* What you need to do
From the line containing "none -> white cone B11 level 2" through the last line of the entries, output the text exactly. Pictures stay out.

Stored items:
· · · · ·

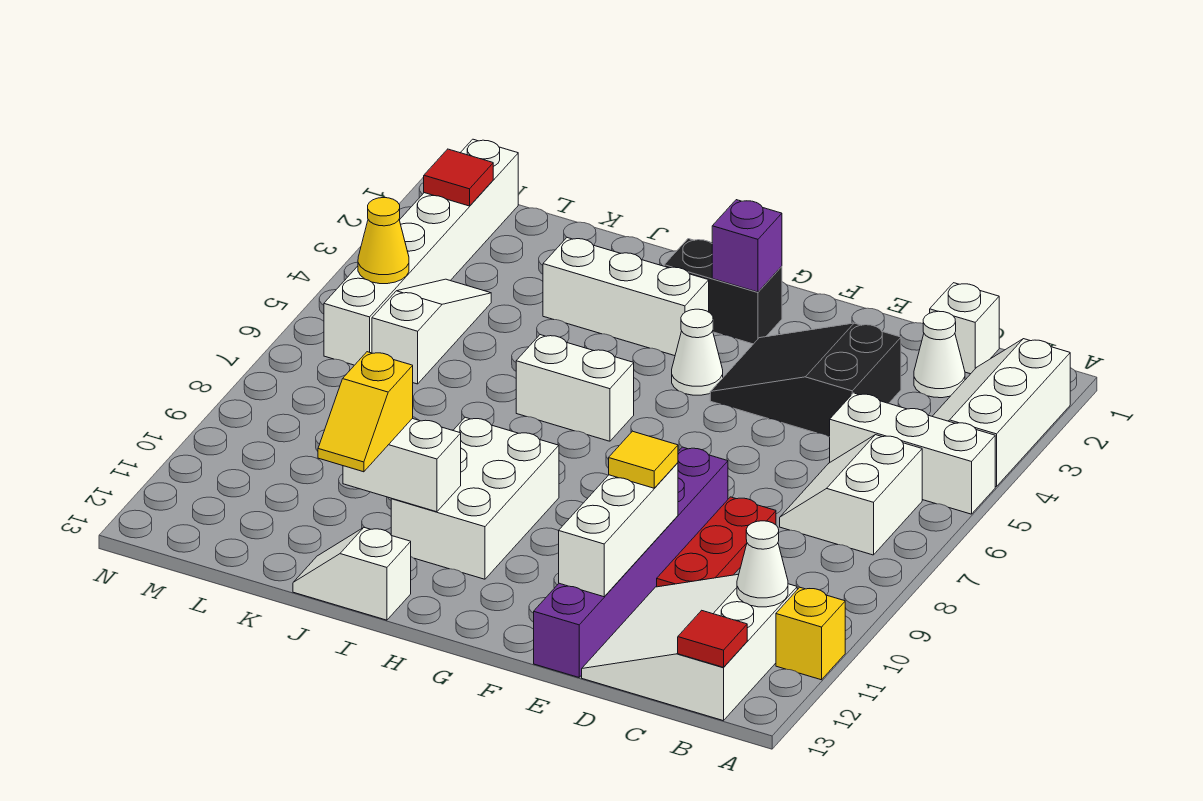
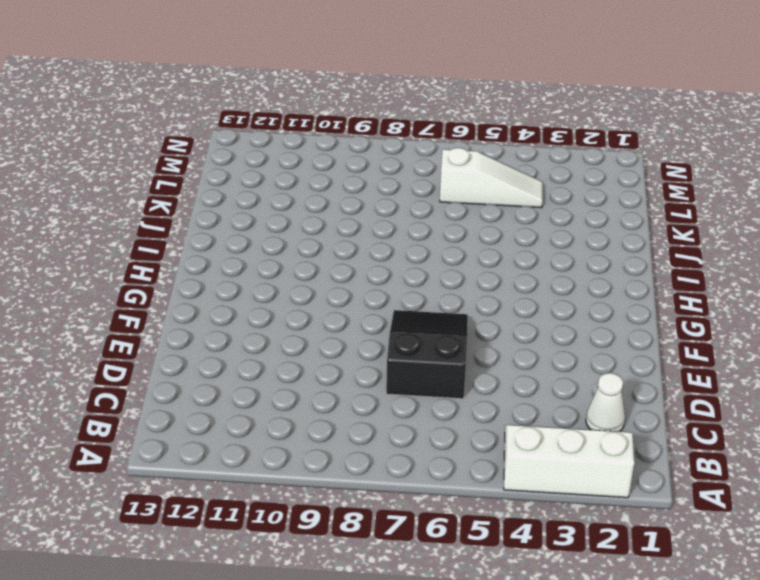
black slope D6:F7 level 1 top D -> black slope D3:F4 level 1 top D
none -> white brick A5:C5 level 1
none -> yellow brick A11 level 1
none -> white slope B6:C7 level 1 top B

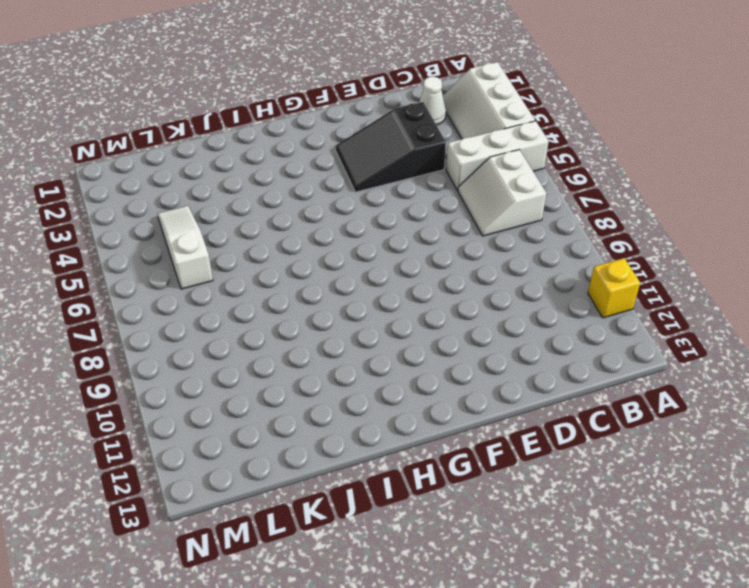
none -> white slope B11:D13 level 1 top B
none -> white brick C1 level 1
none -> red plate D8:D10 level 1

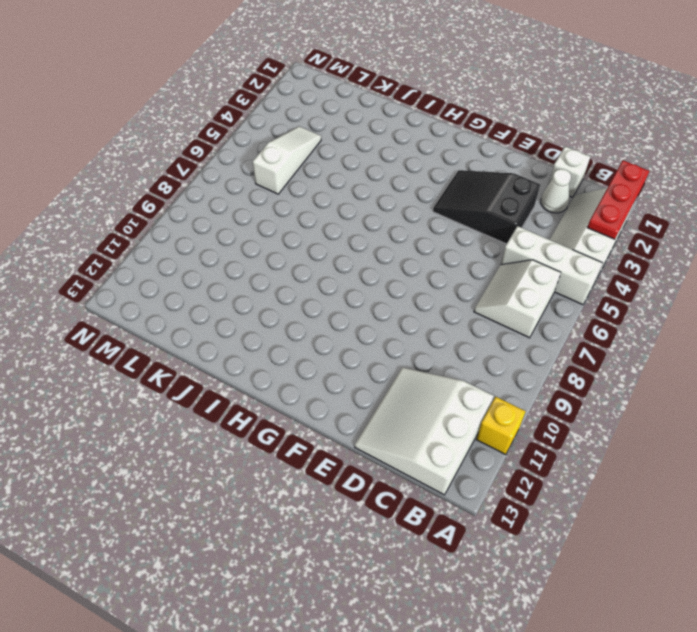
red plate A1:A3 level 2 -> red plate D8:D10 level 1
none -> purple brick E8:E13 level 1
none -> black brick G2:H2 level 1
none -> white cone G4 level 1

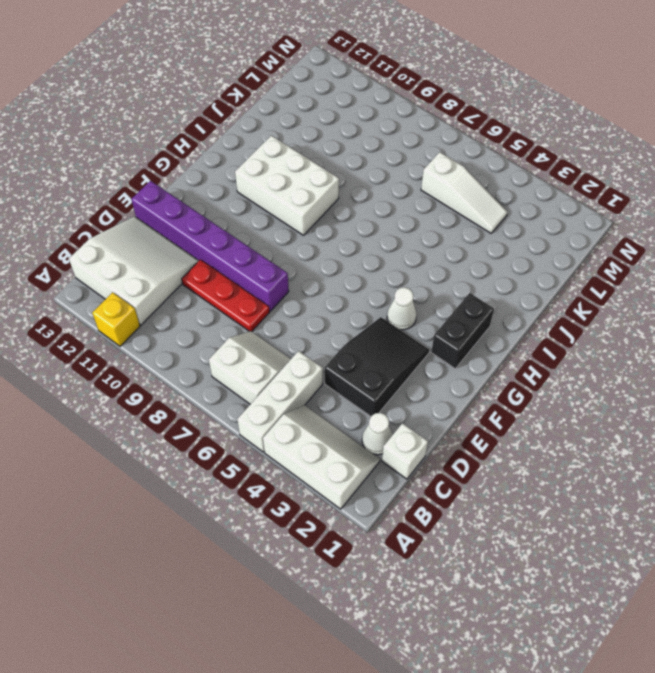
none -> white brick H3:J3 level 1
none -> white brick H6:I6 level 1
none -> white slope I13:J13 level 1 top I

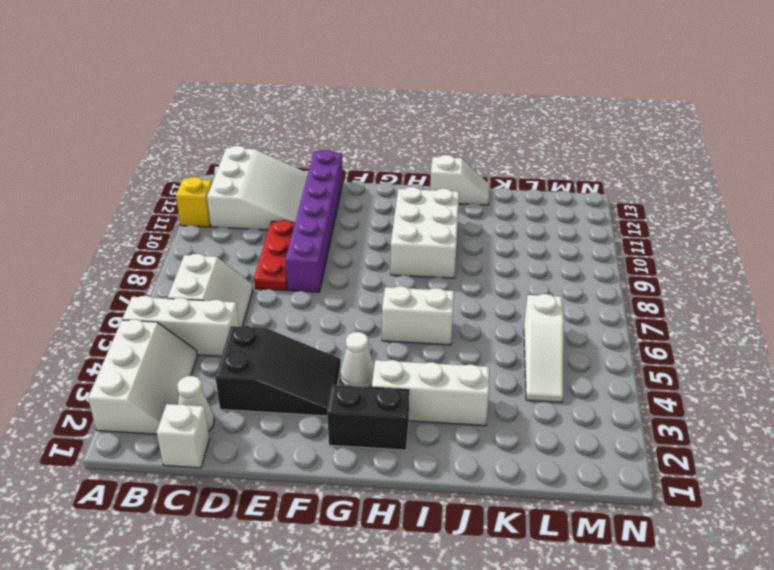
none -> white brick M1:M6 level 1
none -> white cone B11 level 2
none -> red tile B13 level 2

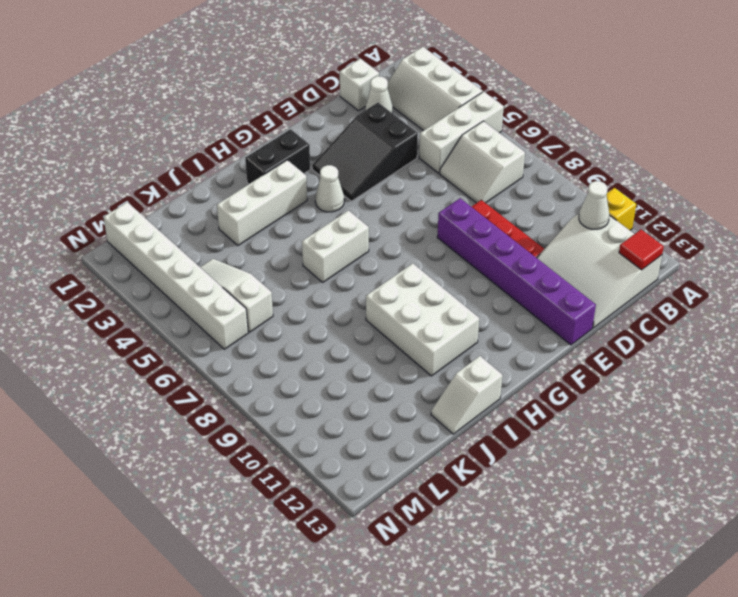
none -> white brick E10:E12 level 2
none -> purple brick G2 level 2
none -> white brick I11:J11 level 2

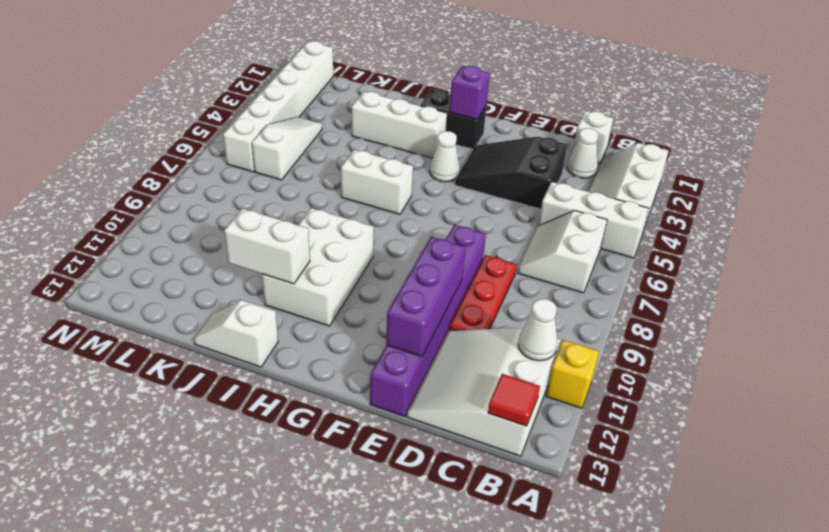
purple brick E10:E12 level 2 -> white brick E10:E12 level 2
none -> red tile M2 level 2
none -> yellow cone M5 level 2
none -> yellow tile E10 level 3

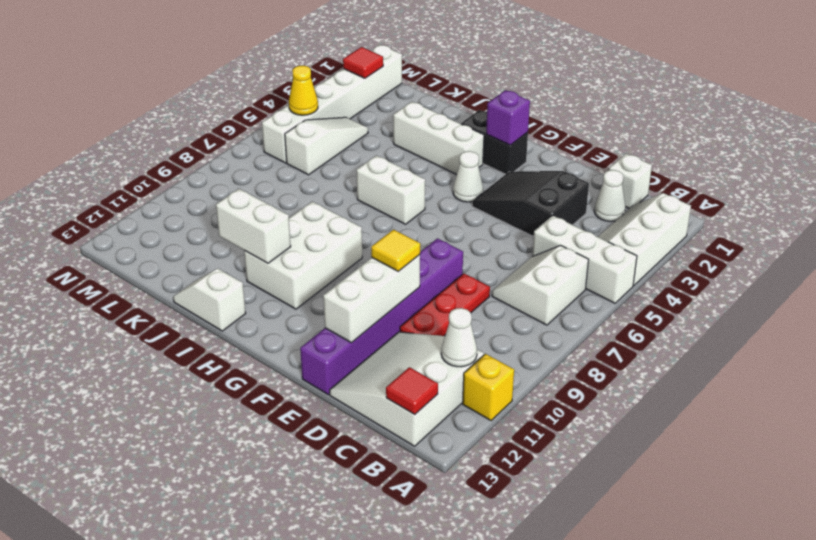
none -> yellow slope J11:J12 level 3 top 11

· · · · ·

* Solved problem
none -> white cone B11 level 2
none -> red tile B13 level 2

none -> white brick E10:E12 level 2
none -> purple brick G2 level 2
none -> white brick I11:J11 level 2

purple brick E10:E12 level 2 -> white brick E10:E12 level 2
none -> red tile M2 level 2
none -> yellow cone M5 level 2
none -> yellow tile E10 level 3

none -> yellow slope J11:J12 level 3 top 11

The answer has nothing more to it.